▽

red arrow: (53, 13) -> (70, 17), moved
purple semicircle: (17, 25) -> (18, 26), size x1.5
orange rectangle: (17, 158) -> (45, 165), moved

△
▽

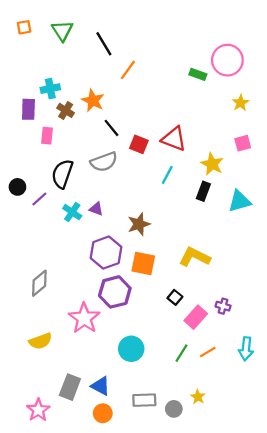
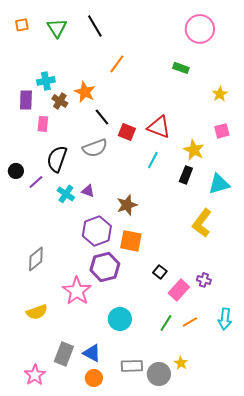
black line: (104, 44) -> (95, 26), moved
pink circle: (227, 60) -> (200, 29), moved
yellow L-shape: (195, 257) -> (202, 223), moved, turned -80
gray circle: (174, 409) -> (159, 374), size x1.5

△

— What you need to do —
Copy each line of the listing that includes "moved".

— Problem solution —
red arrow: (53, 13) -> (70, 17), moved
orange rectangle: (17, 158) -> (45, 165), moved
black line: (104, 44) -> (95, 26), moved
pink circle: (227, 60) -> (200, 29), moved
yellow L-shape: (195, 257) -> (202, 223), moved, turned -80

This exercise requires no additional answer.